_Recorded information_
++++++++++++++++++++
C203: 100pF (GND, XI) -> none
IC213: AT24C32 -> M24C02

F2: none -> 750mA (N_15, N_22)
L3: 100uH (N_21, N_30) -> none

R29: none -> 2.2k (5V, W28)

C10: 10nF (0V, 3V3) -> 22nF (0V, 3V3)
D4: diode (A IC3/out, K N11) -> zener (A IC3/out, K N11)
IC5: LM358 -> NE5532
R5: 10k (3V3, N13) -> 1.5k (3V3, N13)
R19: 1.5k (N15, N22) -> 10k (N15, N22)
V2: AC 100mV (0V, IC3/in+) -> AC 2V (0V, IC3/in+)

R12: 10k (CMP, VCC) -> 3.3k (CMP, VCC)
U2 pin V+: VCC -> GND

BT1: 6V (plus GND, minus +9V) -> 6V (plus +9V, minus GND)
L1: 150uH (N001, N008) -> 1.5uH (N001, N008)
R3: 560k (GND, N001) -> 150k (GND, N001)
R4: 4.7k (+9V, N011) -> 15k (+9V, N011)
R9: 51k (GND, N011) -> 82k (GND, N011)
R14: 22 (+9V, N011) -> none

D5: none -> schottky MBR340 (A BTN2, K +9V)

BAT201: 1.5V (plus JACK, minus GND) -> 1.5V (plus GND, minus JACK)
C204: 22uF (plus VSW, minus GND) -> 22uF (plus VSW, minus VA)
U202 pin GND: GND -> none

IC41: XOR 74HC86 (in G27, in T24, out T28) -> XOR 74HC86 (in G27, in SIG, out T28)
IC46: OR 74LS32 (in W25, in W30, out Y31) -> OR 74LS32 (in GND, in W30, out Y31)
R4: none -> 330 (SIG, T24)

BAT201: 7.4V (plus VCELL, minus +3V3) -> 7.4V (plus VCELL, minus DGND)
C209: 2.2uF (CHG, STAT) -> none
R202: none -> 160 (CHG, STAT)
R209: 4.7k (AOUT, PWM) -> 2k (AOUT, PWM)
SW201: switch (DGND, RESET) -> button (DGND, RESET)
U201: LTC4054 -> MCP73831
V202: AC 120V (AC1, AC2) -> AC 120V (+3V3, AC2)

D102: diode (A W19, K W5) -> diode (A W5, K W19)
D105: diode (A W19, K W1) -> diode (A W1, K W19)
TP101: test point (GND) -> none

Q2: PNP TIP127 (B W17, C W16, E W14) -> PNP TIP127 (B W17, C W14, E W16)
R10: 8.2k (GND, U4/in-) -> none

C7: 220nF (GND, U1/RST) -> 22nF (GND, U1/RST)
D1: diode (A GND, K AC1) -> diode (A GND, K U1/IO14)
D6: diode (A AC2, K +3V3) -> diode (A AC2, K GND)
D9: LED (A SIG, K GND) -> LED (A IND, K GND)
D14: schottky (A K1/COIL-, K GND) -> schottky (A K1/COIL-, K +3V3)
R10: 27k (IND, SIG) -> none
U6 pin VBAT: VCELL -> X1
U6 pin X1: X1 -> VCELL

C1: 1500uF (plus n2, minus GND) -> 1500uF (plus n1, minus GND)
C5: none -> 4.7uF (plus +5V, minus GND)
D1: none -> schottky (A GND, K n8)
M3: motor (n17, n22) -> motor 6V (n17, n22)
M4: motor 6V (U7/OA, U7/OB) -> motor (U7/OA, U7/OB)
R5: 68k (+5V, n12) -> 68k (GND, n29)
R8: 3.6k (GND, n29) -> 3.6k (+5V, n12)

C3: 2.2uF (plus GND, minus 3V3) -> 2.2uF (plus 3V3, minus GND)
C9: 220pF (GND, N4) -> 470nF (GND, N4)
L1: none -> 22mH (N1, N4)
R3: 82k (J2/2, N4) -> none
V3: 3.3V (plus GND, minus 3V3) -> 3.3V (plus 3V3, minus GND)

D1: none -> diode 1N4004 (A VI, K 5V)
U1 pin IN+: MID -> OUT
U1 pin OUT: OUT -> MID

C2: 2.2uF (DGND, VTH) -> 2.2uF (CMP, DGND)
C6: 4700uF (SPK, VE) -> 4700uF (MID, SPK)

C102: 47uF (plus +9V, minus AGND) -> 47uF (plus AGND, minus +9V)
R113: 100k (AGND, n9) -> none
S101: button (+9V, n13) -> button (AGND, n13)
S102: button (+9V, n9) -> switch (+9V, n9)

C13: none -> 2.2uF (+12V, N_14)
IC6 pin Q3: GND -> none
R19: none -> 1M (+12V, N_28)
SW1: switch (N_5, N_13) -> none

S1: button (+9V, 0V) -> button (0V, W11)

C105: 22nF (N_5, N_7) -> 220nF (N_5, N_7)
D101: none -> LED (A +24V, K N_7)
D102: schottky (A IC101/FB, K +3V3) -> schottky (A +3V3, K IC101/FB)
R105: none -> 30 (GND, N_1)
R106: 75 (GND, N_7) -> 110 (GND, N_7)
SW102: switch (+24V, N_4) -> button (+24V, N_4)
++++++++++++++++++++
_Task objective_
Each line above from the one with "U6 pin X1: X1 -> VCELL" up to and including the one with "C3: 2.2uF (plus" must be set down exactly, and no line outside that span may appear.

_Finished exercise_
U6 pin X1: X1 -> VCELL

C1: 1500uF (plus n2, minus GND) -> 1500uF (plus n1, minus GND)
C5: none -> 4.7uF (plus +5V, minus GND)
D1: none -> schottky (A GND, K n8)
M3: motor (n17, n22) -> motor 6V (n17, n22)
M4: motor 6V (U7/OA, U7/OB) -> motor (U7/OA, U7/OB)
R5: 68k (+5V, n12) -> 68k (GND, n29)
R8: 3.6k (GND, n29) -> 3.6k (+5V, n12)

C3: 2.2uF (plus GND, minus 3V3) -> 2.2uF (plus 3V3, minus GND)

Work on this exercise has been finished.